▶ Assignment
When you reach the line with "yellow banana (291, 263, 340, 282)" in the listing below, transcribe it and each line after it up to and including the line with "blue pencil (469, 543, 564, 564)", exactly and with nothing else.

▶ Supplied data
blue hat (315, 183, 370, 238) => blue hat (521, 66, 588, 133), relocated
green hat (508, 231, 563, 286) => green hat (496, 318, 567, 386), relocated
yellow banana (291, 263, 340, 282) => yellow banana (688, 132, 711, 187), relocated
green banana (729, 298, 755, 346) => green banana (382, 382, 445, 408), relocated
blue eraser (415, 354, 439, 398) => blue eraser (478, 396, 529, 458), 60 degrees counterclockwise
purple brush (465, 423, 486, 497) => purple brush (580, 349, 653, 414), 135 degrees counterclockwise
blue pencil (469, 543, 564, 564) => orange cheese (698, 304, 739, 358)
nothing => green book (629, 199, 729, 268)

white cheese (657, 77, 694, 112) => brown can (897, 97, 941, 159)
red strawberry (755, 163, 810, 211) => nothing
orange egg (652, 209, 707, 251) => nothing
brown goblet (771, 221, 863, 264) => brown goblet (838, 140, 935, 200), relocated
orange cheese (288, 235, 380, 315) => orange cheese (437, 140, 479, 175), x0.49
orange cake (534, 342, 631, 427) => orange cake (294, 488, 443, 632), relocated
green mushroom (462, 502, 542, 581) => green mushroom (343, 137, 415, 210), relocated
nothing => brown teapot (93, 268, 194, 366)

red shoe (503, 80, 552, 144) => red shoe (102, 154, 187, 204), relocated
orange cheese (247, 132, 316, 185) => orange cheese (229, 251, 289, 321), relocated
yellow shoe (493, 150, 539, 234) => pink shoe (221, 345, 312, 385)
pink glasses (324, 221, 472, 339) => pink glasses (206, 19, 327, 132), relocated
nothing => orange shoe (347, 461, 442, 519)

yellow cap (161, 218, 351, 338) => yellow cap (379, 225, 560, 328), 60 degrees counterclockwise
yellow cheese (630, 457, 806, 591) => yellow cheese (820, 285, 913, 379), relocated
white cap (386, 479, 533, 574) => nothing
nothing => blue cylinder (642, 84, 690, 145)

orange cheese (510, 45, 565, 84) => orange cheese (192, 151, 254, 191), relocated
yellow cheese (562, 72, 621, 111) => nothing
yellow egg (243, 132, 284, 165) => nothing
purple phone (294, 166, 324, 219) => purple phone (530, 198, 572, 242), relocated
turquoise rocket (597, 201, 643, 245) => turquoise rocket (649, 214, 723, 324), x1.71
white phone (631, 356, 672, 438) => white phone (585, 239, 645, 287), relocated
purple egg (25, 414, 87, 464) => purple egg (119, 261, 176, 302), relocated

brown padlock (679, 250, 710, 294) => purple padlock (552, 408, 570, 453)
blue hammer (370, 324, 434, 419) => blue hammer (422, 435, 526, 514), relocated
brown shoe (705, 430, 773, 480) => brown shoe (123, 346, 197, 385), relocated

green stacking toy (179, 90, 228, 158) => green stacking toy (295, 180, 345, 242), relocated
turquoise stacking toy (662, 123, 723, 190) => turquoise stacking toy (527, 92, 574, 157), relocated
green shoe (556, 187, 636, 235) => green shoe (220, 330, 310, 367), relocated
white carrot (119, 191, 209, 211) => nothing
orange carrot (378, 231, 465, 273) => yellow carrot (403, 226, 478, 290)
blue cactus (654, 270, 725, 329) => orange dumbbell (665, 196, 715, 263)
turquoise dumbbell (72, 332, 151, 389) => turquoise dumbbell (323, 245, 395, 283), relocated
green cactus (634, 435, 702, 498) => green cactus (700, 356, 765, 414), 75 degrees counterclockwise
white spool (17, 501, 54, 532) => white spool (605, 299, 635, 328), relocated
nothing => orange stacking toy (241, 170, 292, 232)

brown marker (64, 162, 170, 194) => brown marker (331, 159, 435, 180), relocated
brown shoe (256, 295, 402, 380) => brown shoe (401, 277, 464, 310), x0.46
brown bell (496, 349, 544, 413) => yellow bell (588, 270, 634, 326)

▶ Output for this task
yellow banana (291, 263, 340, 282) => yellow banana (688, 132, 711, 187), relocated
green banana (729, 298, 755, 346) => green banana (382, 382, 445, 408), relocated
blue eraser (415, 354, 439, 398) => blue eraser (478, 396, 529, 458), 60 degrees counterclockwise
purple brush (465, 423, 486, 497) => purple brush (580, 349, 653, 414), 135 degrees counterclockwise
blue pencil (469, 543, 564, 564) => orange cheese (698, 304, 739, 358)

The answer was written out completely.